Assigned task
Of all the lines below, output only those starting at the one with "ENC1 pin CLK: 10 -> 16" and ending at the one with "RADIO3 pin CE: A1 -> 7", both ends included, exactly as written.

Entries provided
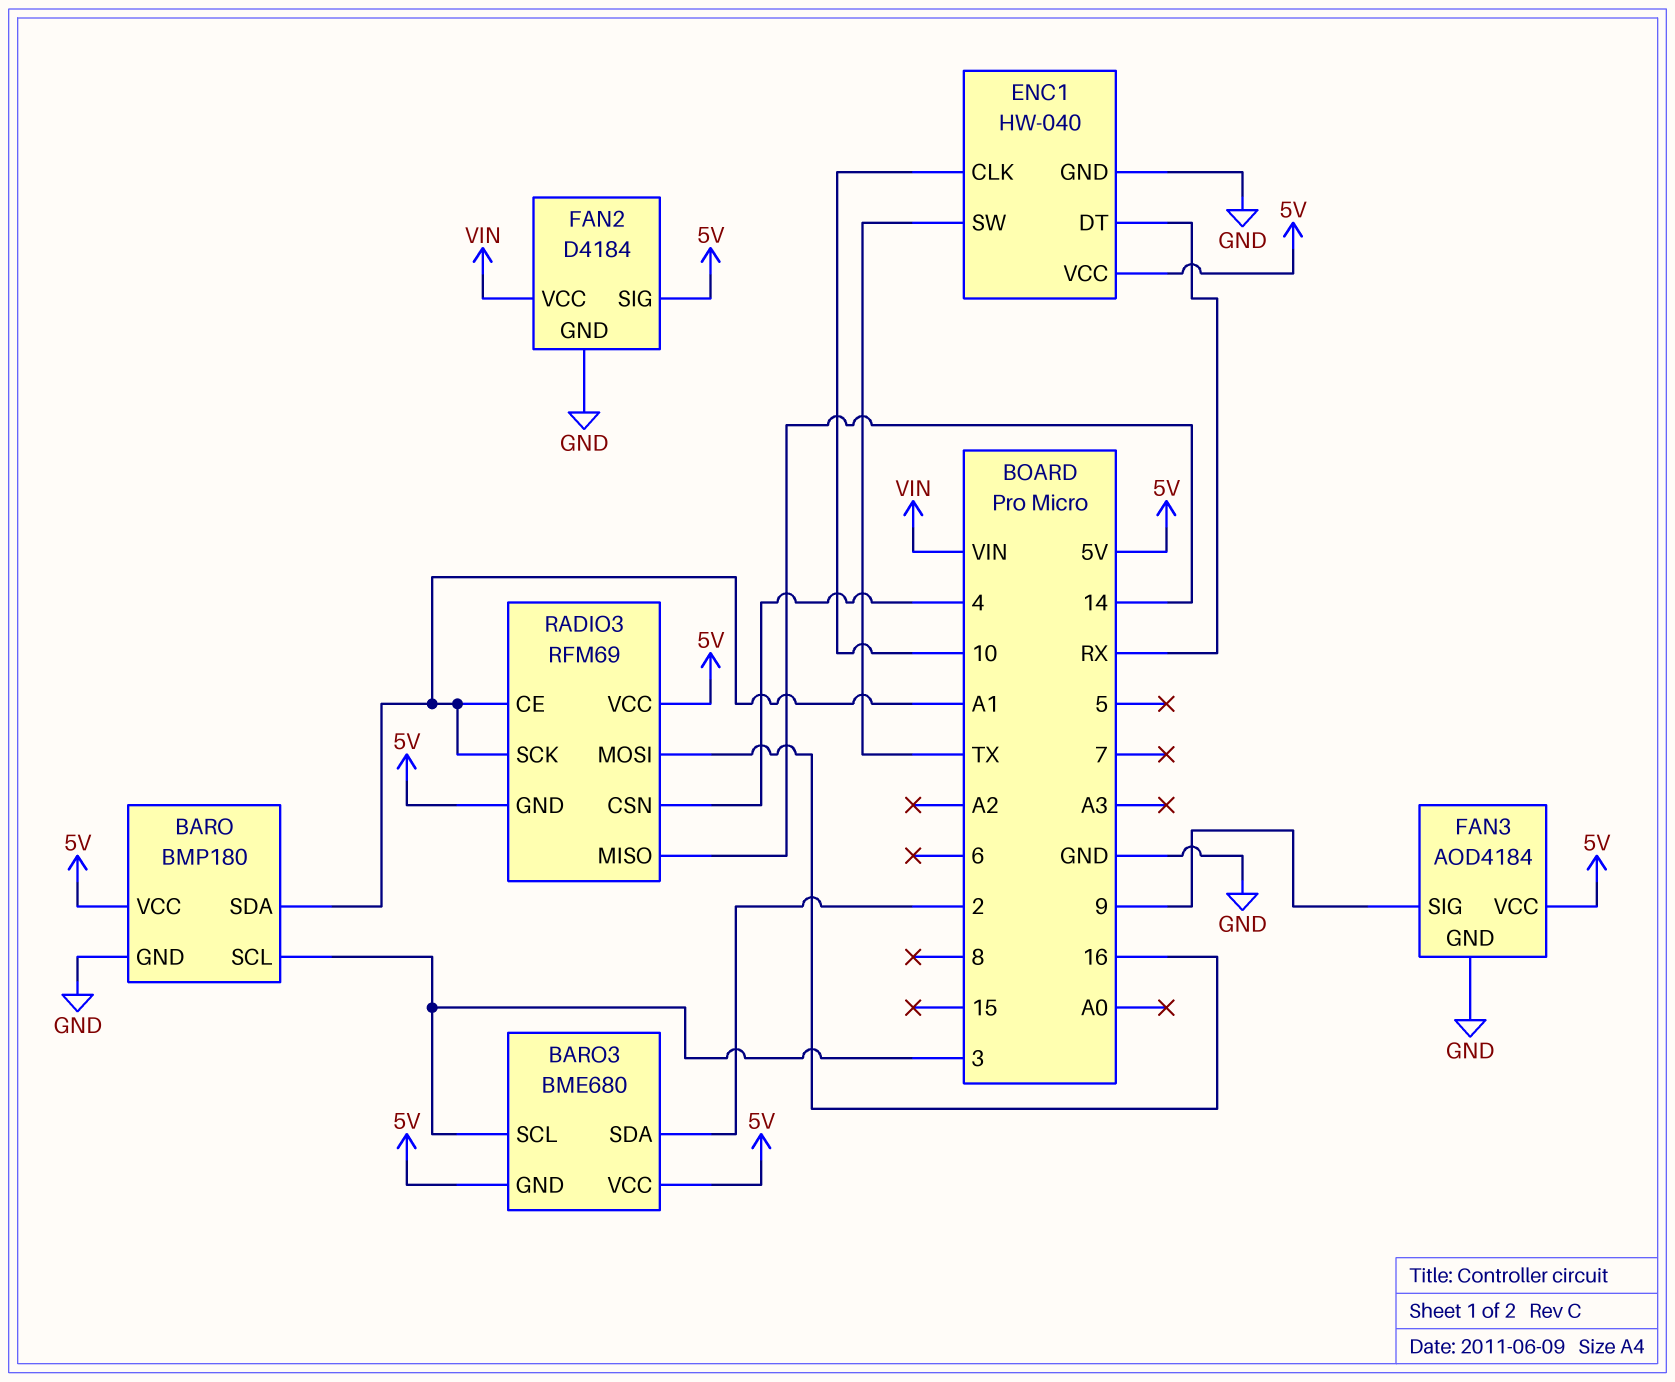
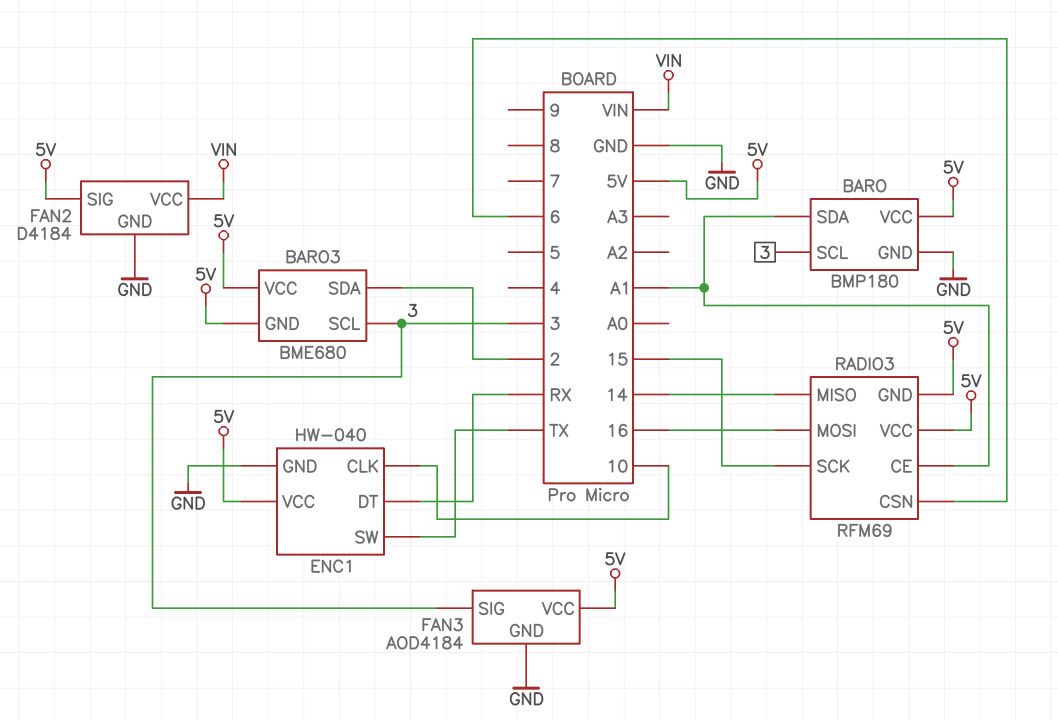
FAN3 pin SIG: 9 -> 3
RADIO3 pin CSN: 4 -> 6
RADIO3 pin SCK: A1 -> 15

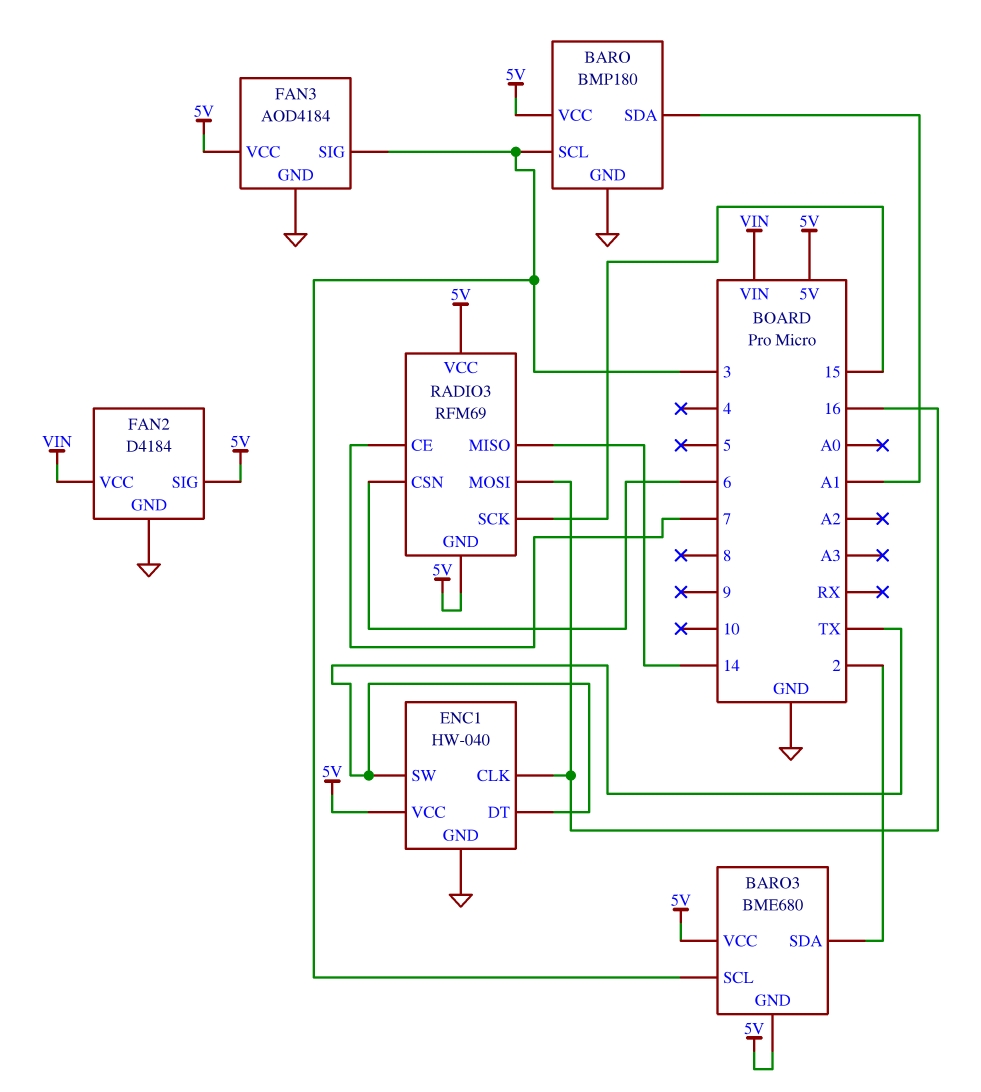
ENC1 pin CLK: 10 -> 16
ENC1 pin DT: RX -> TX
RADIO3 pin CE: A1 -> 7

...

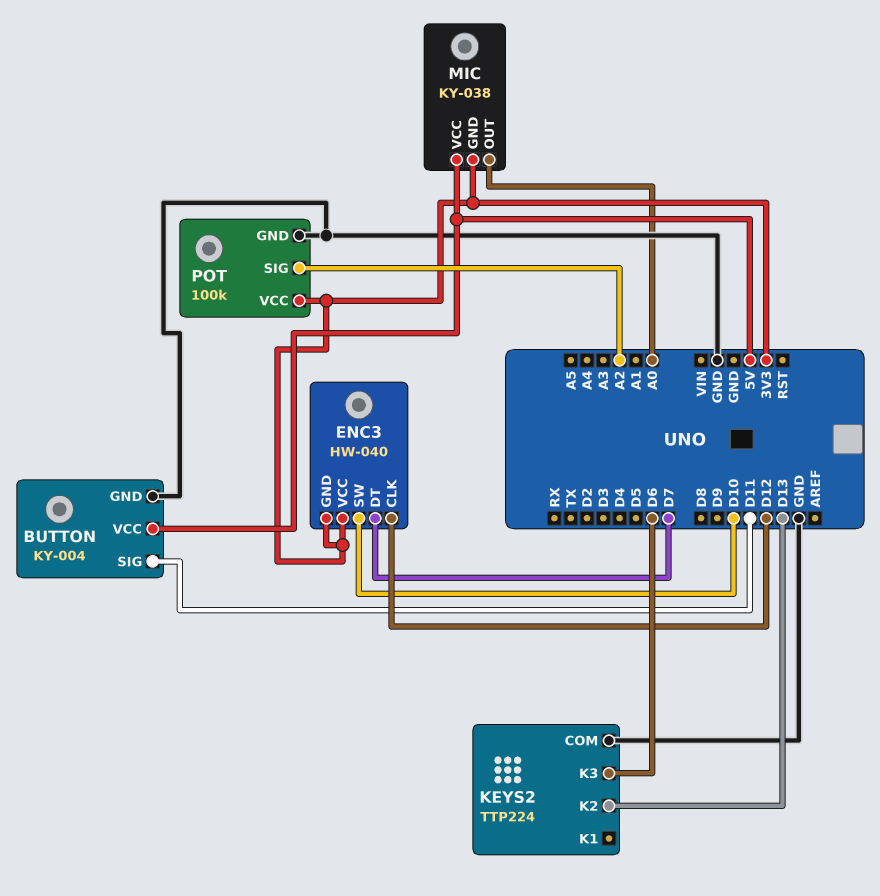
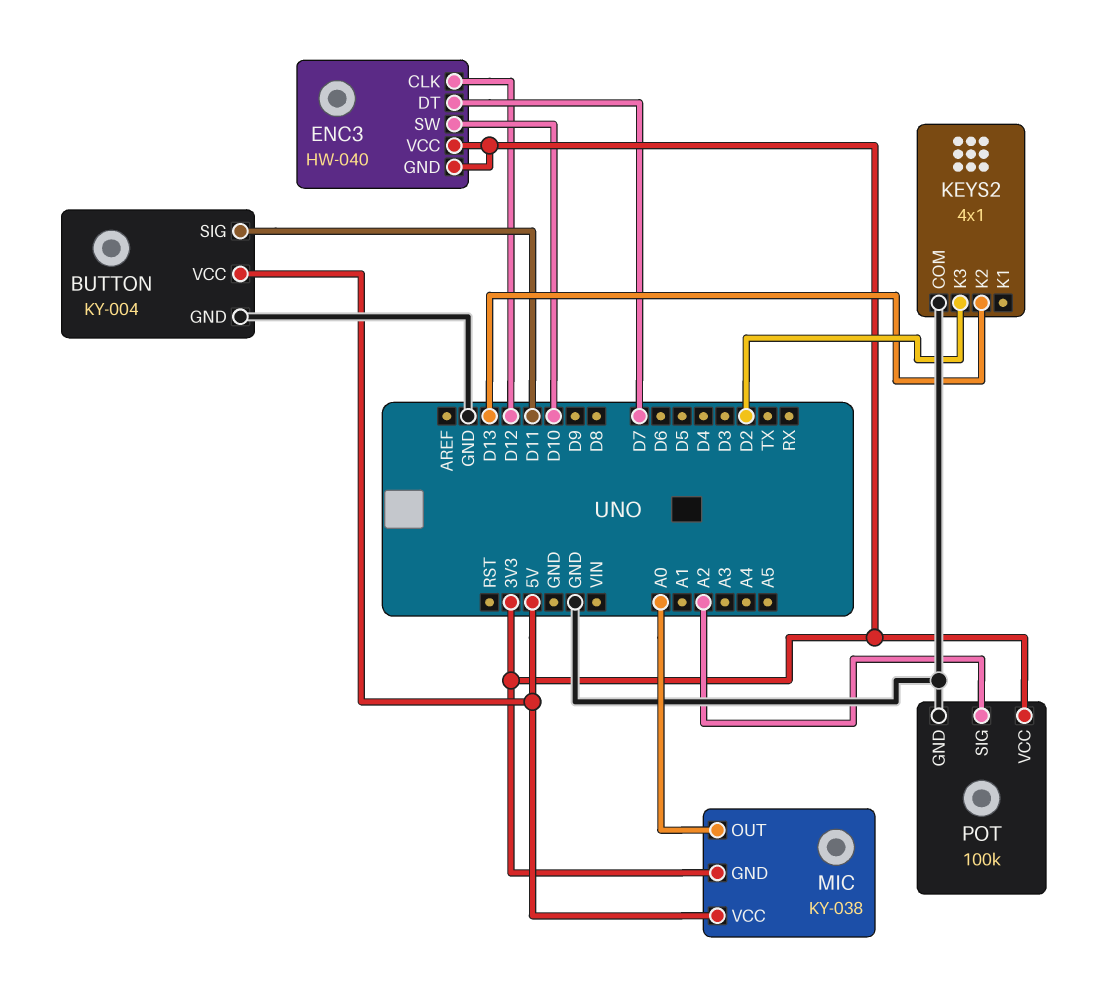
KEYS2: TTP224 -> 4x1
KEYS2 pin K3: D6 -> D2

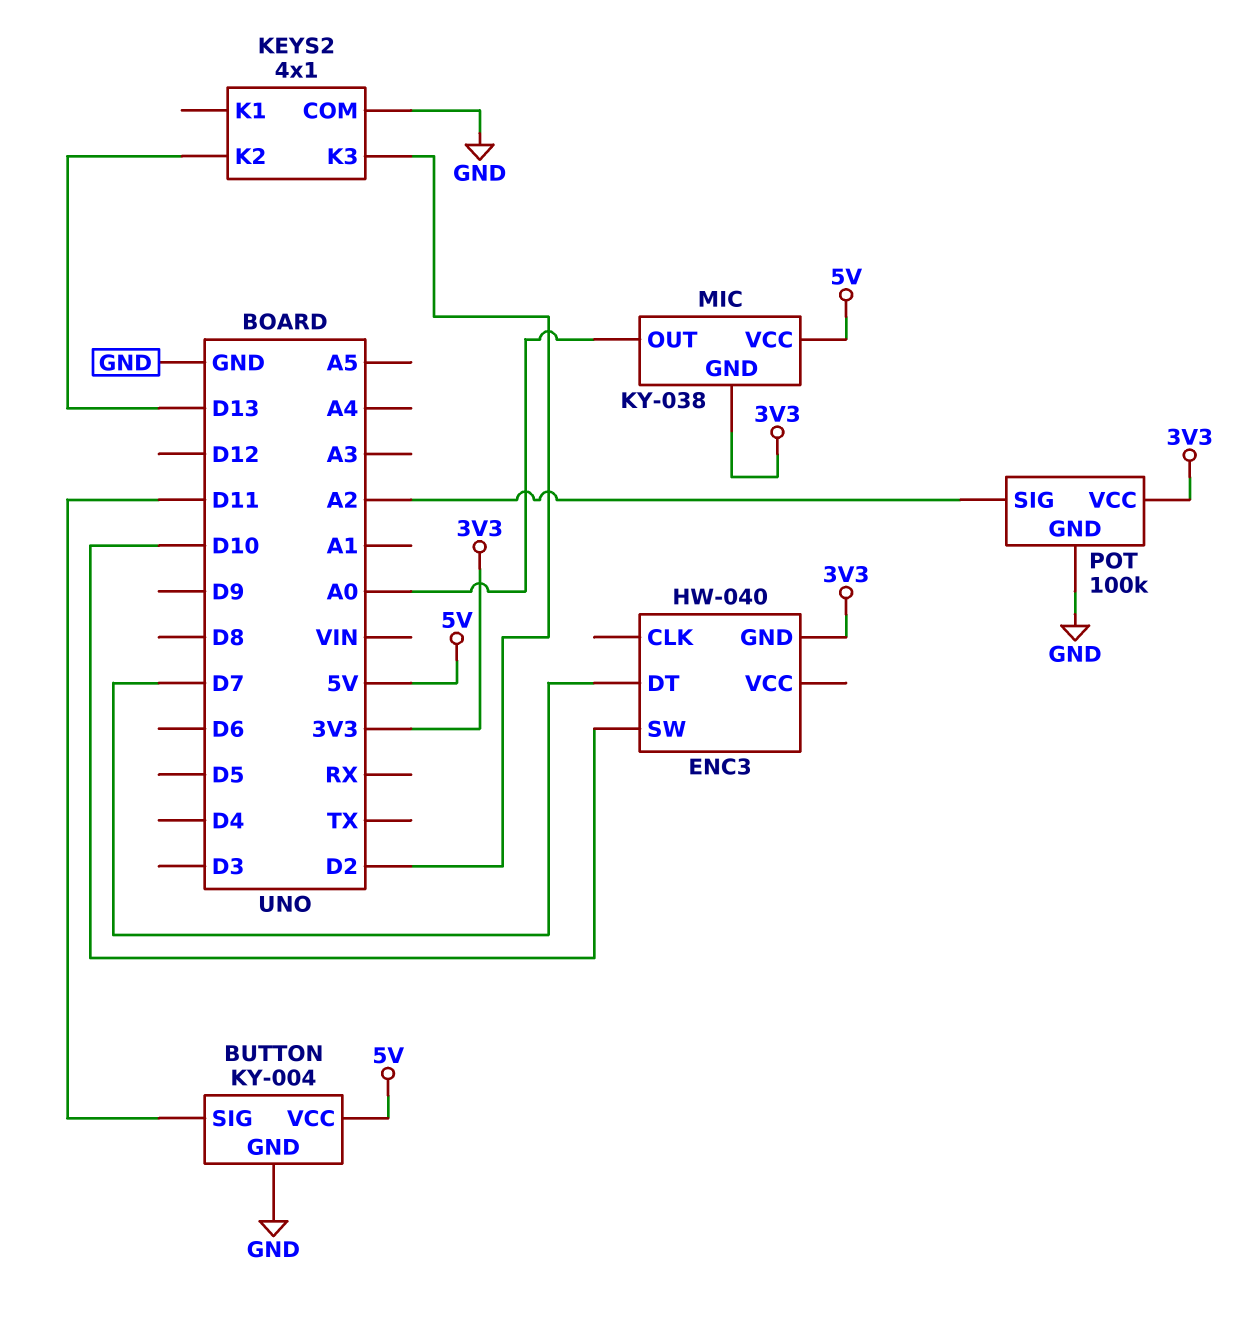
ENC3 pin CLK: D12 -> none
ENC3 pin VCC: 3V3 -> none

Output for this exercise
ENC1 pin CLK: 10 -> 16
ENC1 pin DT: RX -> TX
RADIO3 pin CE: A1 -> 7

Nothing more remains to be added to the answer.